(Exercise brief):
Word for word, repeat everything in the records below except the pictures.
• • • •
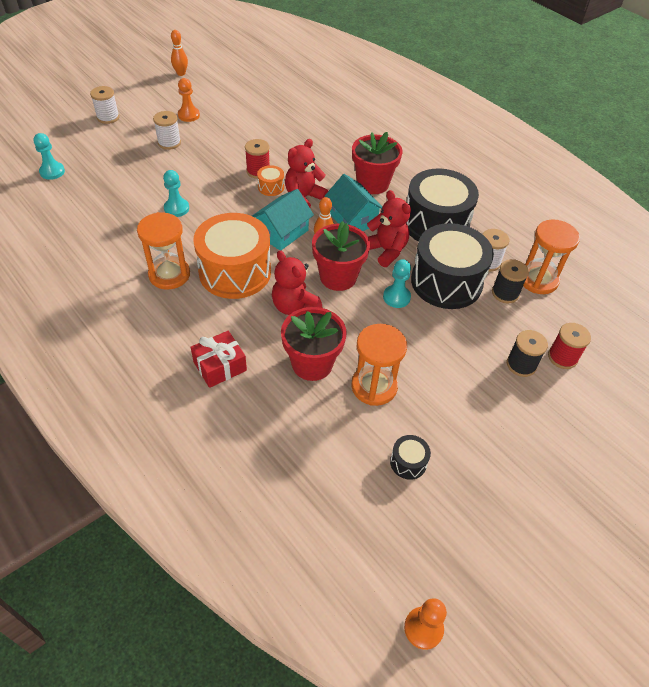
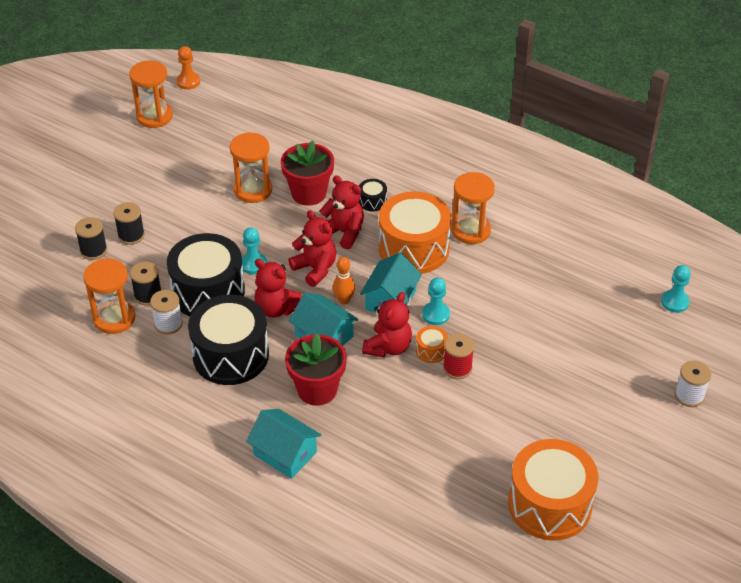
camera: 165 degrees right, 5 degrees down
(169, 143) = (585, 379): white spool -> none
(176, 208) = (513, 296): turquoise pawn -> turquoise pawn (435, 314)
(181, 73) = (668, 510): orange bowling pin -> none
(189, 115) = (596, 431): orange pawn -> none
(220, 366) = (381, 174): red gift -> none
(249, 91) = (549, 504): none -> orange drum
(338, 277) = (315, 269): red flower pot -> red teddy bear
(408, 462) = (214, 151): black drum -> black drum (372, 201)
(410, 153) = (285, 453): none -> turquoise house
(484, 559) = (154, 116): none -> orange hourglass
(562, 357) = (93, 250): red spool -> black spool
• • • •
(Reply):
camera: 165 degrees right, 5 degrees down
(169, 143) = (585, 379): white spool -> none
(176, 208) = (513, 296): turquoise pawn -> turquoise pawn (435, 314)
(181, 73) = (668, 510): orange bowling pin -> none
(189, 115) = (596, 431): orange pawn -> none
(220, 366) = (381, 174): red gift -> none
(249, 91) = (549, 504): none -> orange drum
(338, 277) = (315, 269): red flower pot -> red teddy bear
(408, 462) = (214, 151): black drum -> black drum (372, 201)
(410, 153) = (285, 453): none -> turquoise house
(484, 559) = (154, 116): none -> orange hourglass
(562, 357) = (93, 250): red spool -> black spool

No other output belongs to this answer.